■ Work request ■
Write out each entry, exactly the way it appears.

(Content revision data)
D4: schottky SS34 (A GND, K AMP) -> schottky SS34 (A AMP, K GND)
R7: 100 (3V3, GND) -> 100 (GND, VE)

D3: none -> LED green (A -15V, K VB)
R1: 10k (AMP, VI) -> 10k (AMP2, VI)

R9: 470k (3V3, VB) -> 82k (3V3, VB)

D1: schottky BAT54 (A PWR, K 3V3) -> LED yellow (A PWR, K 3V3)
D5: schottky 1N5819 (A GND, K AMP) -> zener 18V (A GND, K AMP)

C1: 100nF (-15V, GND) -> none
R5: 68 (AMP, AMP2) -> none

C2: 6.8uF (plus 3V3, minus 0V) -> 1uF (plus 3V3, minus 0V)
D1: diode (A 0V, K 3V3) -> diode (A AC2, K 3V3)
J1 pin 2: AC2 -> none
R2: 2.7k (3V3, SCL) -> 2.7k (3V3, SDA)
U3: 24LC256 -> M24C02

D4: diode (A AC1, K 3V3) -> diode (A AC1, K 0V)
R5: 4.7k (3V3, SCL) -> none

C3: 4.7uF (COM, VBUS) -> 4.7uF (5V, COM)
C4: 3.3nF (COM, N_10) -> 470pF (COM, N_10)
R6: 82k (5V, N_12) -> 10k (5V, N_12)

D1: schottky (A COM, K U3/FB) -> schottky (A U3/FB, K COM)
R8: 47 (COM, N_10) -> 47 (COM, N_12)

■ Task solution ■
D4: schottky SS34 (A GND, K AMP) -> schottky SS34 (A AMP, K GND)
R7: 100 (3V3, GND) -> 100 (GND, VE)

D3: none -> LED green (A -15V, K VB)
R1: 10k (AMP, VI) -> 10k (AMP2, VI)

R9: 470k (3V3, VB) -> 82k (3V3, VB)

D1: schottky BAT54 (A PWR, K 3V3) -> LED yellow (A PWR, K 3V3)
D5: schottky 1N5819 (A GND, K AMP) -> zener 18V (A GND, K AMP)

C1: 100nF (-15V, GND) -> none
R5: 68 (AMP, AMP2) -> none

C2: 6.8uF (plus 3V3, minus 0V) -> 1uF (plus 3V3, minus 0V)
D1: diode (A 0V, K 3V3) -> diode (A AC2, K 3V3)
J1 pin 2: AC2 -> none
R2: 2.7k (3V3, SCL) -> 2.7k (3V3, SDA)
U3: 24LC256 -> M24C02

D4: diode (A AC1, K 3V3) -> diode (A AC1, K 0V)
R5: 4.7k (3V3, SCL) -> none

C3: 4.7uF (COM, VBUS) -> 4.7uF (5V, COM)
C4: 3.3nF (COM, N_10) -> 470pF (COM, N_10)
R6: 82k (5V, N_12) -> 10k (5V, N_12)

D1: schottky (A COM, K U3/FB) -> schottky (A U3/FB, K COM)
R8: 47 (COM, N_10) -> 47 (COM, N_12)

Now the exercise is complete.